Pixel coordinate polygons

·····

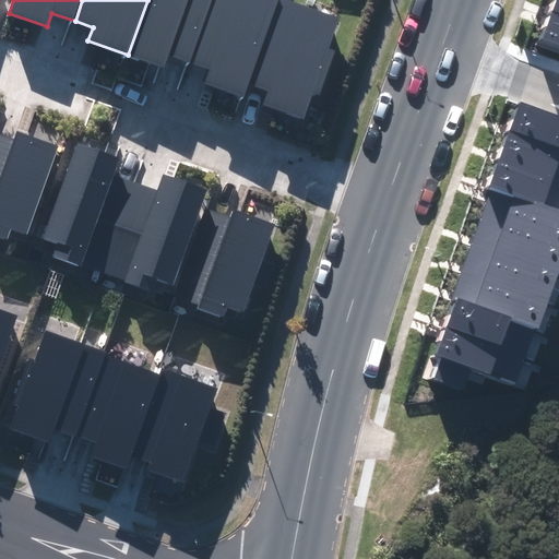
[(213,0),(147,0),(128,55),(164,67),(168,57),(190,64),(213,0)]
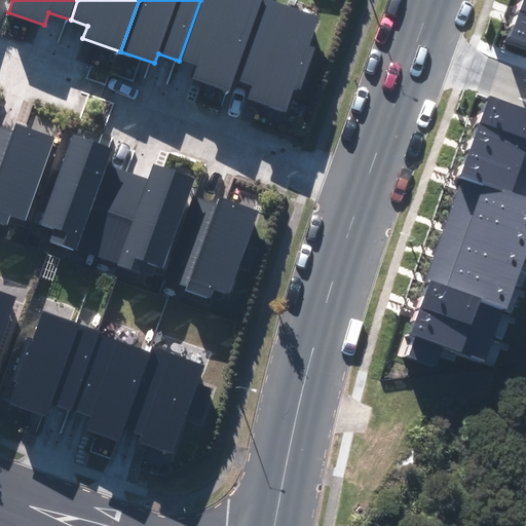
[(258,0),(200,0),(179,61),(197,66),(193,78),(226,90),(230,80),(258,0)]
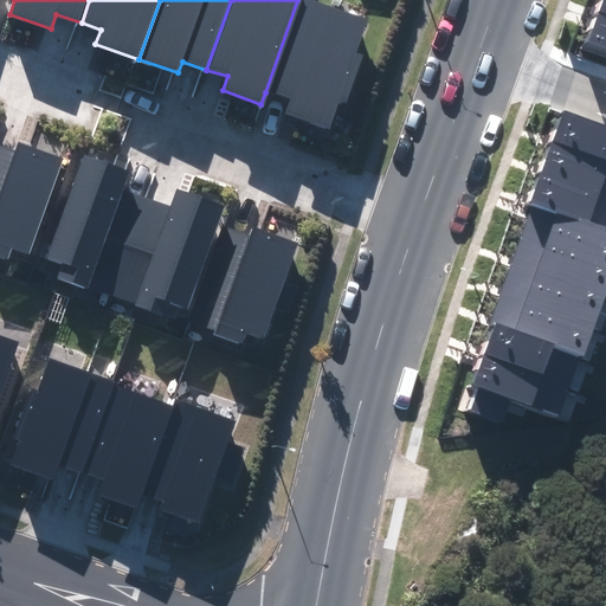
[(366,20),(308,0),(297,0),(265,92),(289,101),(283,114),(329,130),(339,101),(346,103),(362,56),(354,53),(366,20)]
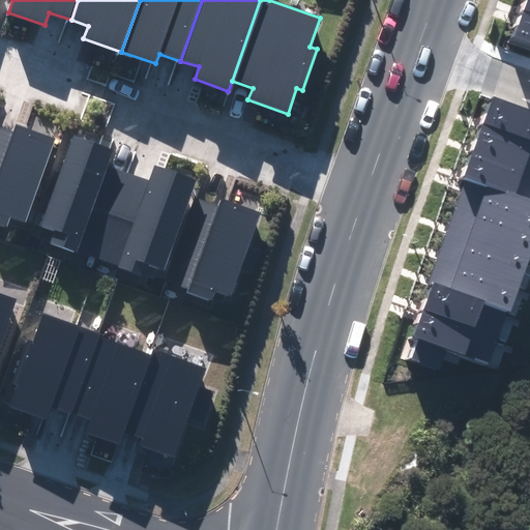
[(529,11),(524,9),(511,42),(529,49),(529,11)]
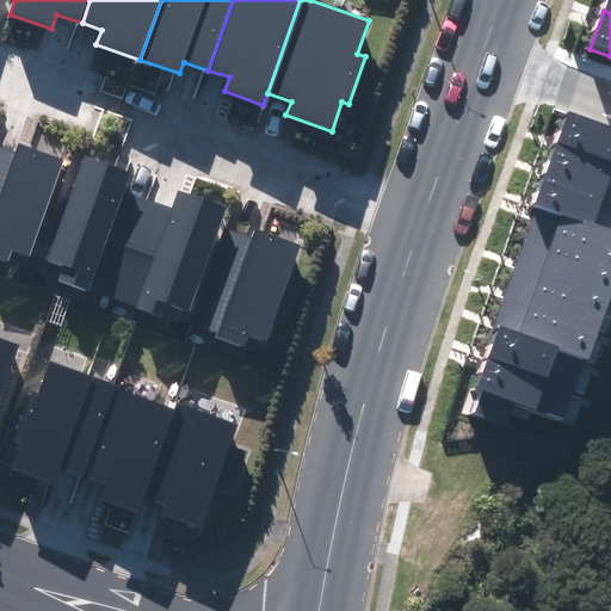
[(610,125),(569,112),(556,147),(610,165),(610,125)]
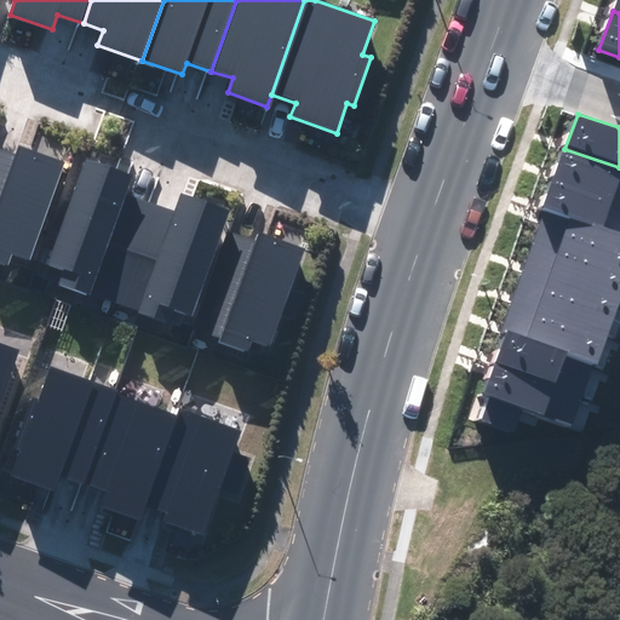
[(30,259),(65,161),(18,144),(15,155),(0,149),(0,259),(9,263),(12,253),(30,259)]
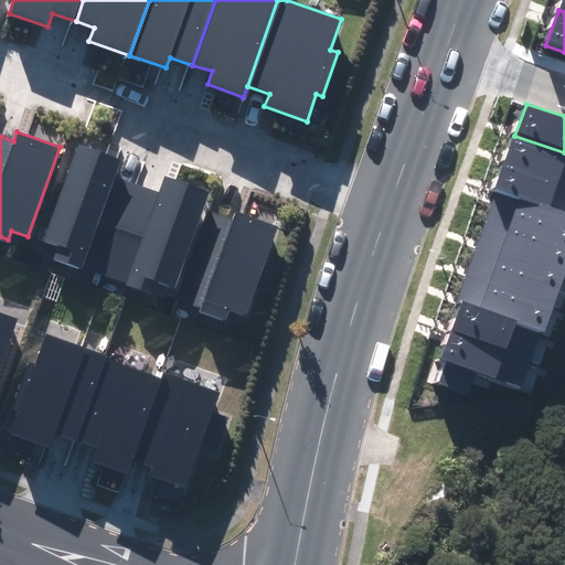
[(504,166),(564,185),(564,152),(514,136),(504,166)]
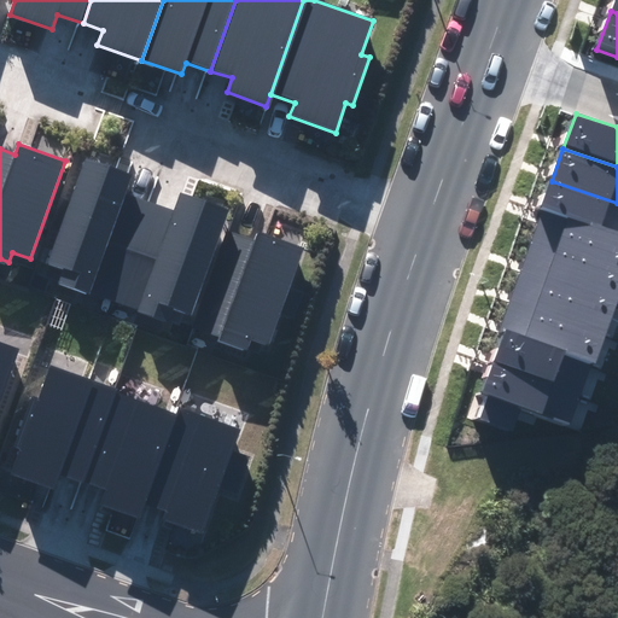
[(117,302),(152,205),(124,194),(132,175),(86,159),(50,262),(65,268),(59,284),(89,293),(117,302)]
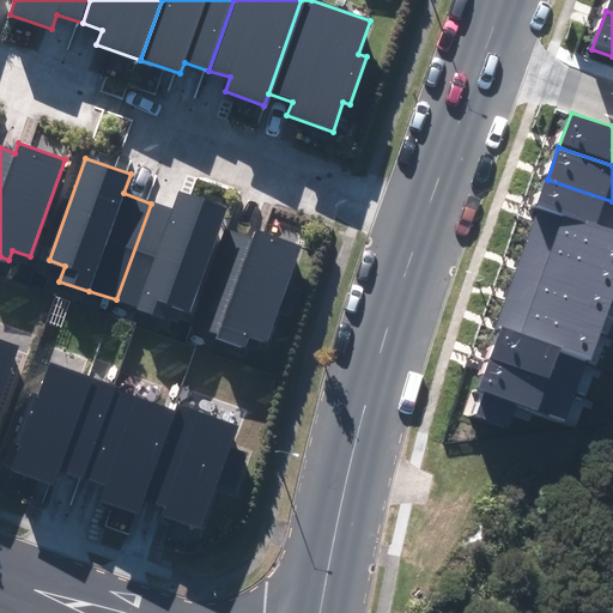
[(536,208),(612,234),(612,201),(547,180),(536,208)]
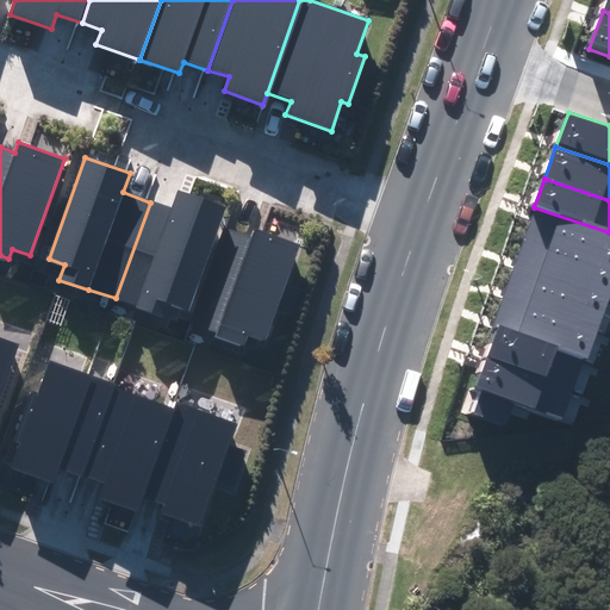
[(173,210),(150,203),(116,298),(137,305),(136,307),(168,319),(173,306),(188,312),(226,207),(179,191),(173,210)]
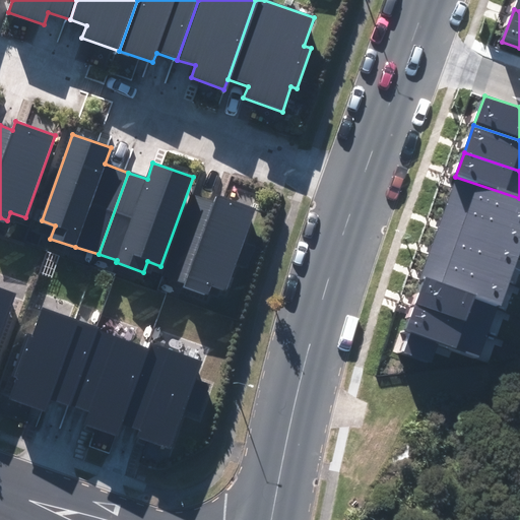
[(444,207),(519,233),(519,198),(455,177),(444,207)]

·····

Brief: Each entry should be set down exactly, pictures excluded.

Task solution:
[(213,0),(147,0),(128,55),(164,67),(168,57),(190,64),(213,0)]
[(258,0),(200,0),(179,61),(197,66),(193,78),(226,90),(230,80),(258,0)]
[(366,20),(308,0),(297,0),(265,92),(289,101),(283,114),(329,130),(339,101),(346,103),(362,56),(354,53),(366,20)]
[(529,11),(524,9),(511,42),(529,49),(529,11)]
[(610,125),(569,112),(556,147),(610,165),(610,125)]
[(30,259),(65,161),(18,144),(15,155),(0,149),(0,259),(9,263),(12,253),(30,259)]
[(504,166),(564,185),(564,152),(514,136),(504,166)]
[(117,302),(152,205),(124,194),(132,175),(86,159),(50,262),(65,268),(59,284),(89,293),(117,302)]
[(536,208),(612,234),(612,201),(547,180),(536,208)]
[(173,210),(150,203),(116,298),(137,305),(136,307),(168,319),(173,306),(188,312),(226,207),(179,191),(173,210)]
[(444,207),(519,233),(519,198),(455,177),(444,207)]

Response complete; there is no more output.